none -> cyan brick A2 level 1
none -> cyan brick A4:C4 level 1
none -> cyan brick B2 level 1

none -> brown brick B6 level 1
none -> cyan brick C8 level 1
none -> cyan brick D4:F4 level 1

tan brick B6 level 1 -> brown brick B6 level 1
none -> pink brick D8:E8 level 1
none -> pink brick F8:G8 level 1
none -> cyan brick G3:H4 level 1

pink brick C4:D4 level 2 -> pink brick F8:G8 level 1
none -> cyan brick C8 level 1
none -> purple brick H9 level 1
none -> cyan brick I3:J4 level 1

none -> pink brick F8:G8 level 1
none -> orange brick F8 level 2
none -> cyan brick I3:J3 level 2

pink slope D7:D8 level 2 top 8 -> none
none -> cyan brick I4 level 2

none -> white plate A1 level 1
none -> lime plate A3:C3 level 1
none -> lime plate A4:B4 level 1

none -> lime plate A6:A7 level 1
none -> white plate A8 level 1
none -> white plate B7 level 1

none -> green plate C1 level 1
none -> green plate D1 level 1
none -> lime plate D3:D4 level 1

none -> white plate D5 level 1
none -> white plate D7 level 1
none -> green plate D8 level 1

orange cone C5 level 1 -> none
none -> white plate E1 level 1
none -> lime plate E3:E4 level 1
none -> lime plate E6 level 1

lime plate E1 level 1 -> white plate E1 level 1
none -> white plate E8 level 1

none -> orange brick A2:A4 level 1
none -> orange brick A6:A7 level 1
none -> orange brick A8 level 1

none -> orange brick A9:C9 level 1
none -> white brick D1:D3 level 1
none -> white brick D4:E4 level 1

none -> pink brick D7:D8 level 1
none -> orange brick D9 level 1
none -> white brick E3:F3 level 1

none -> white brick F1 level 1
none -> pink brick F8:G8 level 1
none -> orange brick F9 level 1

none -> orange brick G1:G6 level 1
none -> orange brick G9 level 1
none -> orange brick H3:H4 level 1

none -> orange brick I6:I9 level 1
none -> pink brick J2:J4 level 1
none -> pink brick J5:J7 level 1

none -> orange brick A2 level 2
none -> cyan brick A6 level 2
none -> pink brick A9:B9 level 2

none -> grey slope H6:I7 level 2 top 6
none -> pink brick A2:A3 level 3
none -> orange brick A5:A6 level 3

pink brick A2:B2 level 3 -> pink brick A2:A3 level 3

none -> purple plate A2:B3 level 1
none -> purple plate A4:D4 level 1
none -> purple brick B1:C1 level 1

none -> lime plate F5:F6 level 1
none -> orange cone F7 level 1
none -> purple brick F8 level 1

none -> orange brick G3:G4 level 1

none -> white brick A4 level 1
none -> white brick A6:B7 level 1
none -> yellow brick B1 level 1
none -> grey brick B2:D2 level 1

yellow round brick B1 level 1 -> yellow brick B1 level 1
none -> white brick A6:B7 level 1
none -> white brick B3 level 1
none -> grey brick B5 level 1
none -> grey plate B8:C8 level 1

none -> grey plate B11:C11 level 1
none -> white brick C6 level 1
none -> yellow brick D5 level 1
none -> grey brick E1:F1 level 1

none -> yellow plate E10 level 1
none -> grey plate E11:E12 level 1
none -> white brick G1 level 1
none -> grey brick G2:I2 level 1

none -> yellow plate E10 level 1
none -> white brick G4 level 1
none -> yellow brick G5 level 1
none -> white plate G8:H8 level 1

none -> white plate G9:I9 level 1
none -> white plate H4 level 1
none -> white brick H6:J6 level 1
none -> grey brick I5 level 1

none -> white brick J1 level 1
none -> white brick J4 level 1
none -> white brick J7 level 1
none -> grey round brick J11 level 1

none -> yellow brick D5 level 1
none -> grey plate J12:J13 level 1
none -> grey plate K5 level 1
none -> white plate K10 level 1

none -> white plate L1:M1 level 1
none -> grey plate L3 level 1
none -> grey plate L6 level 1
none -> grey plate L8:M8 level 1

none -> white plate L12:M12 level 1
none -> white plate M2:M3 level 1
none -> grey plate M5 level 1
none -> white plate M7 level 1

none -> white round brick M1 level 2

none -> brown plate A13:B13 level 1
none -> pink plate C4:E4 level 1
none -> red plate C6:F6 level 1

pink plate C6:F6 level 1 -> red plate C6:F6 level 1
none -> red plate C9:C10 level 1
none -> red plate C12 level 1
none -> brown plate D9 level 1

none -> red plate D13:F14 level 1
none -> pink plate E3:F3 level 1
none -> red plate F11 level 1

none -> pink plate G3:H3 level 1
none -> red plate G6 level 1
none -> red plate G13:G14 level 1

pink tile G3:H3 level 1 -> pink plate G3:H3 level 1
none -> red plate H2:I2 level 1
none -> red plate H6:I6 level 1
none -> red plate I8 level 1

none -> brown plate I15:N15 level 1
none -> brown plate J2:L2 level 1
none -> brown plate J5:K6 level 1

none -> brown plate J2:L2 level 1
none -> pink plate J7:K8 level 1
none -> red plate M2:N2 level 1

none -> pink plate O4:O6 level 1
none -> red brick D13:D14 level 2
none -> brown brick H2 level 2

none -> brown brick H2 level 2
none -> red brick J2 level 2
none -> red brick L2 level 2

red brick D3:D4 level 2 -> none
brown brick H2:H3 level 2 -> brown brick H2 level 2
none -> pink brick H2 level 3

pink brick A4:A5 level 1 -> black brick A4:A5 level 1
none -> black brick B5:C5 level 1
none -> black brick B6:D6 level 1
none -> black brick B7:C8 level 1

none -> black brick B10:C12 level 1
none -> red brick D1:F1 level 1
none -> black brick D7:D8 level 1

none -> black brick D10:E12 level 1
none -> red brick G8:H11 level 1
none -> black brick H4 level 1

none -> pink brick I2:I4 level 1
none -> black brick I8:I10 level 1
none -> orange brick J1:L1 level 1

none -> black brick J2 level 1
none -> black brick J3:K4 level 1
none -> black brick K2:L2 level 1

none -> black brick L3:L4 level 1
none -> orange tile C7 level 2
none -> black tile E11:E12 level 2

◆ The problem: In the material above, which lines contain "purple"? Copy each of them.

◆ Expected output:
none -> purple brick H9 level 1
none -> purple plate A2:B3 level 1
none -> purple plate A4:D4 level 1
none -> purple brick B1:C1 level 1
none -> purple brick F8 level 1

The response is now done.